| Work to be completed |
Report each line of the records below that holds the word "yellow".
=== Raw data ===
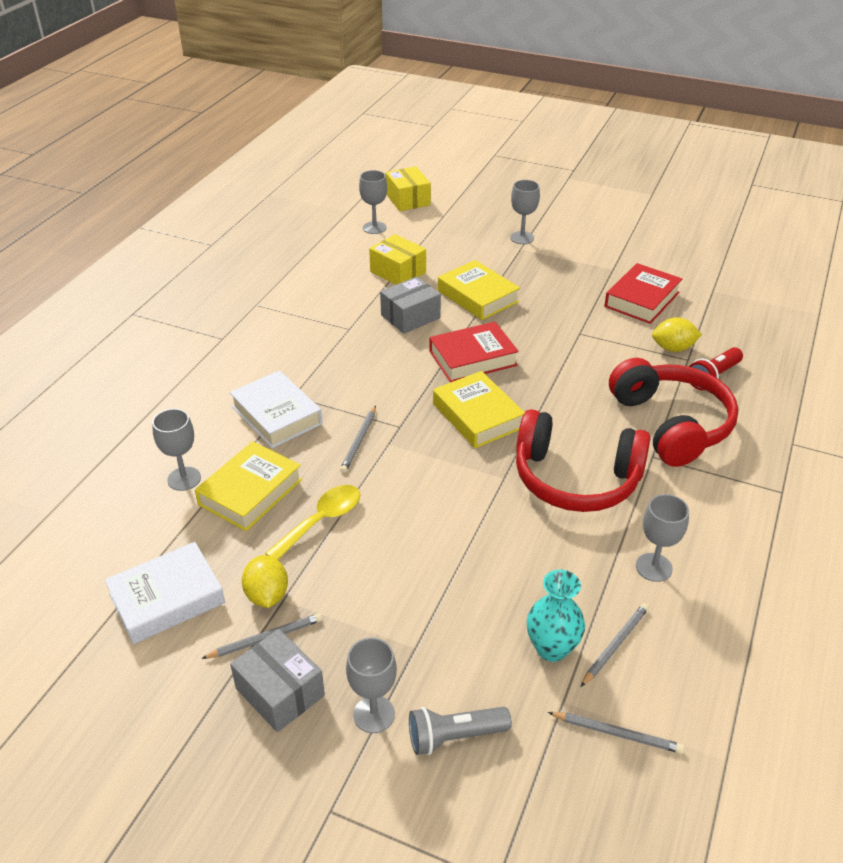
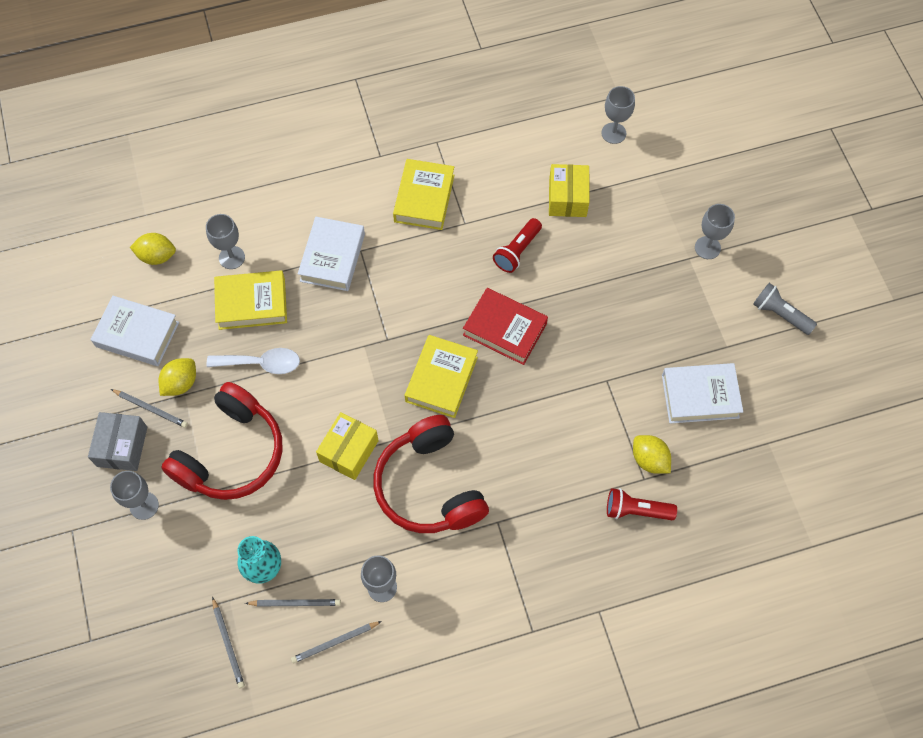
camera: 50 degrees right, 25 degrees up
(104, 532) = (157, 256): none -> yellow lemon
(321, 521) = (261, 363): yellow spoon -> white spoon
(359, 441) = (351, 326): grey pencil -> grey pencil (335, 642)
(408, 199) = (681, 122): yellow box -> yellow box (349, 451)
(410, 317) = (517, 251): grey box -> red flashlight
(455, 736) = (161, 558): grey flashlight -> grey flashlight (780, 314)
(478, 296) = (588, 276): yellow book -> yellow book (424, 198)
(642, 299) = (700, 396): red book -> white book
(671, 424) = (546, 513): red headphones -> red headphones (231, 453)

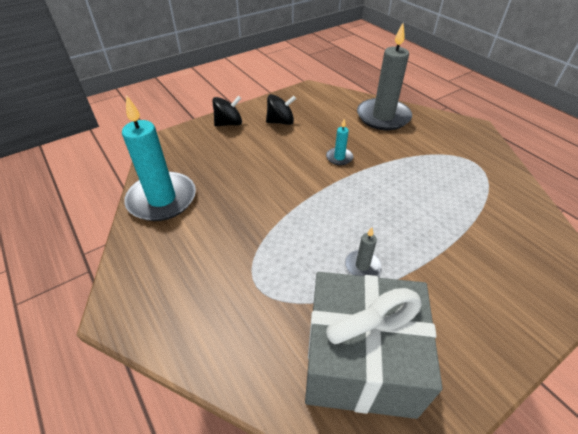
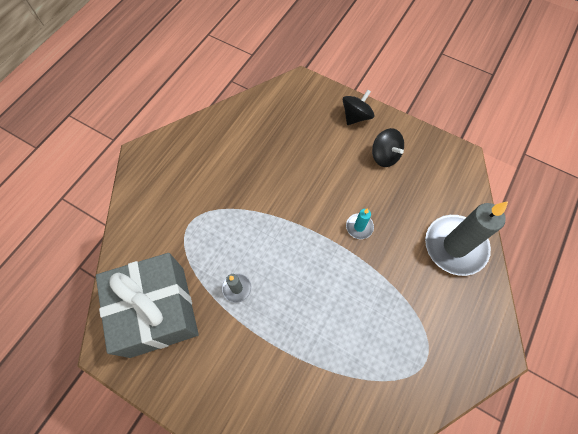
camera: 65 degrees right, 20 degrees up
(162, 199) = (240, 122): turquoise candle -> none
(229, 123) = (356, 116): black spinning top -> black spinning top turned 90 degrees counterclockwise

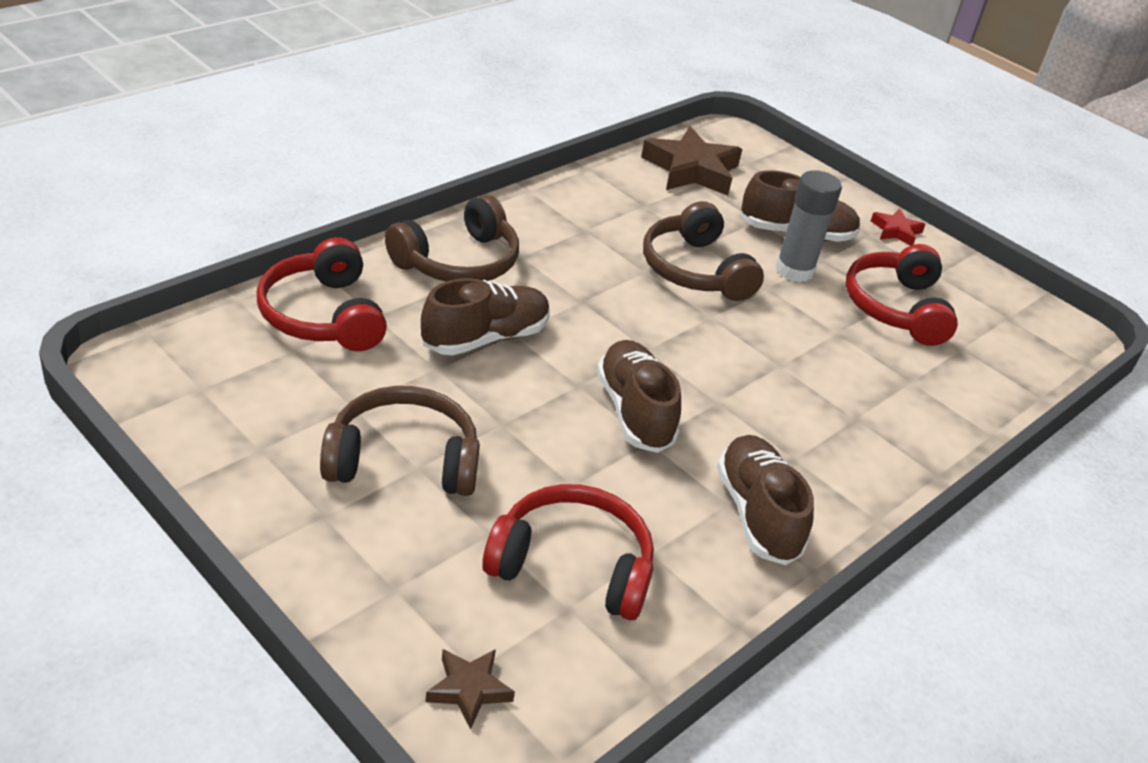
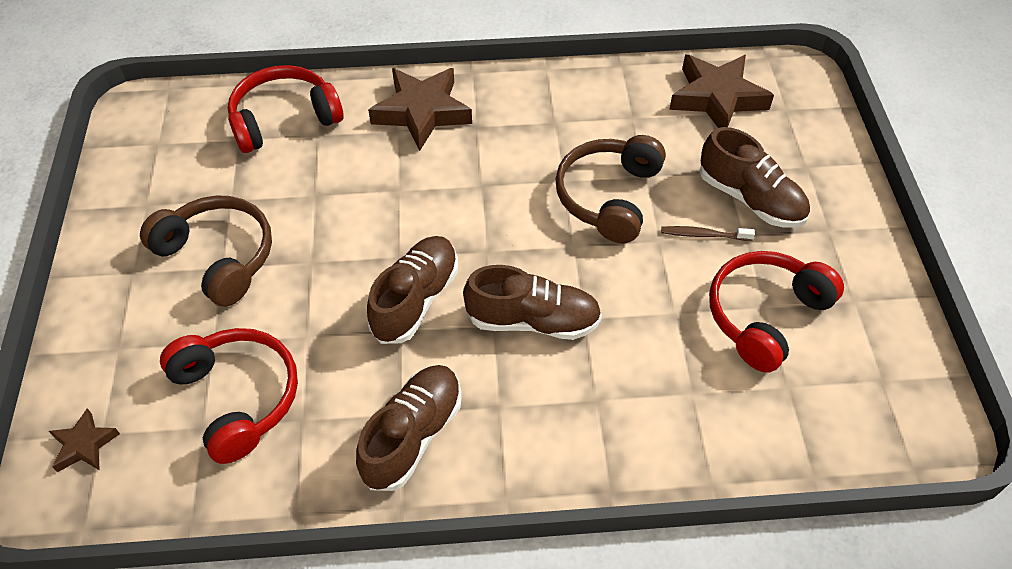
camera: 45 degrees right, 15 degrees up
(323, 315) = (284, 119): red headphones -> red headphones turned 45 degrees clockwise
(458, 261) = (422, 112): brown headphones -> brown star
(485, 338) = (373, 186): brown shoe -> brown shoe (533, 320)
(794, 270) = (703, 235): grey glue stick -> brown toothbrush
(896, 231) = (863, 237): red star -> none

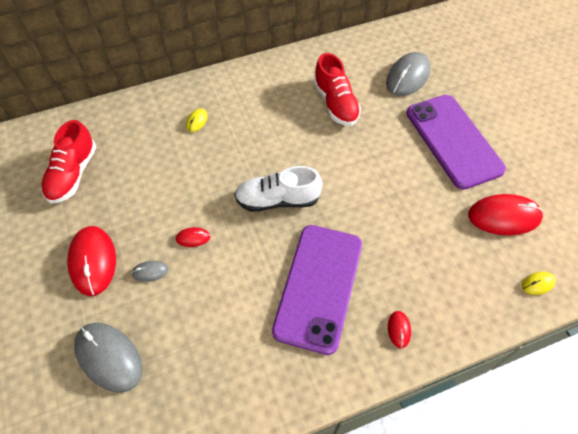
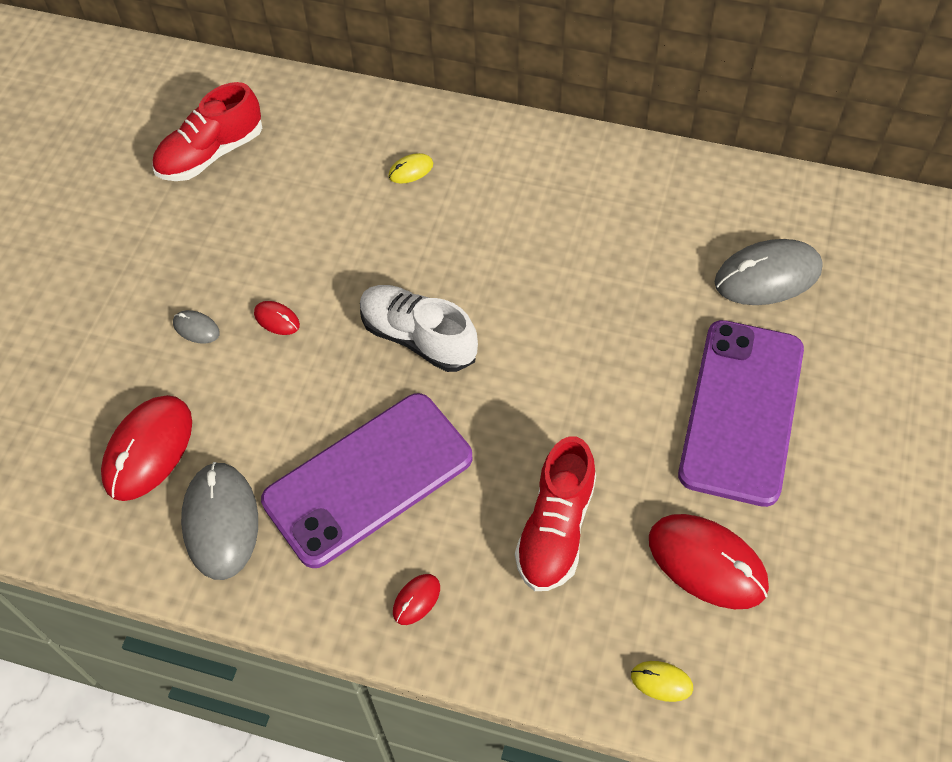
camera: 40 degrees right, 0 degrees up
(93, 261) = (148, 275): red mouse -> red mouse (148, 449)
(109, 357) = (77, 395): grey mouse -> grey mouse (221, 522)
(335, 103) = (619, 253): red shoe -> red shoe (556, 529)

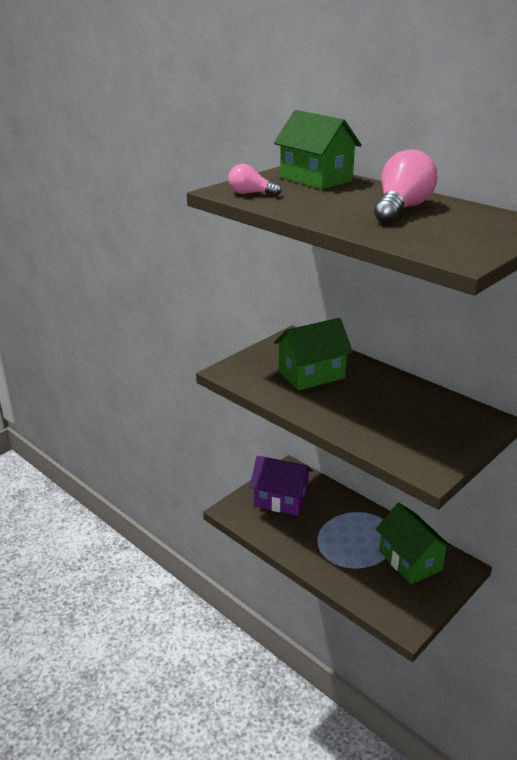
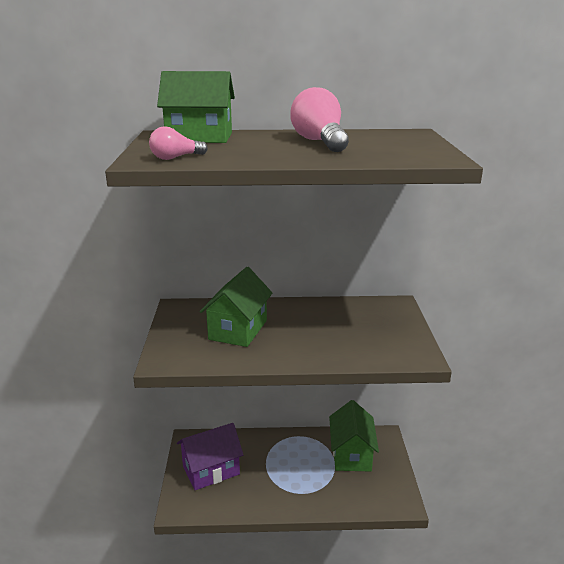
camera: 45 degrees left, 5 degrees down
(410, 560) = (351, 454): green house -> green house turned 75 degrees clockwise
===
| Output for this task |
(104, 532) = (157, 256): none -> yellow lemon
(321, 521) = (261, 363): yellow spoon -> white spoon
(408, 199) = (681, 122): yellow box -> yellow box (349, 451)
(478, 296) = (588, 276): yellow book -> yellow book (424, 198)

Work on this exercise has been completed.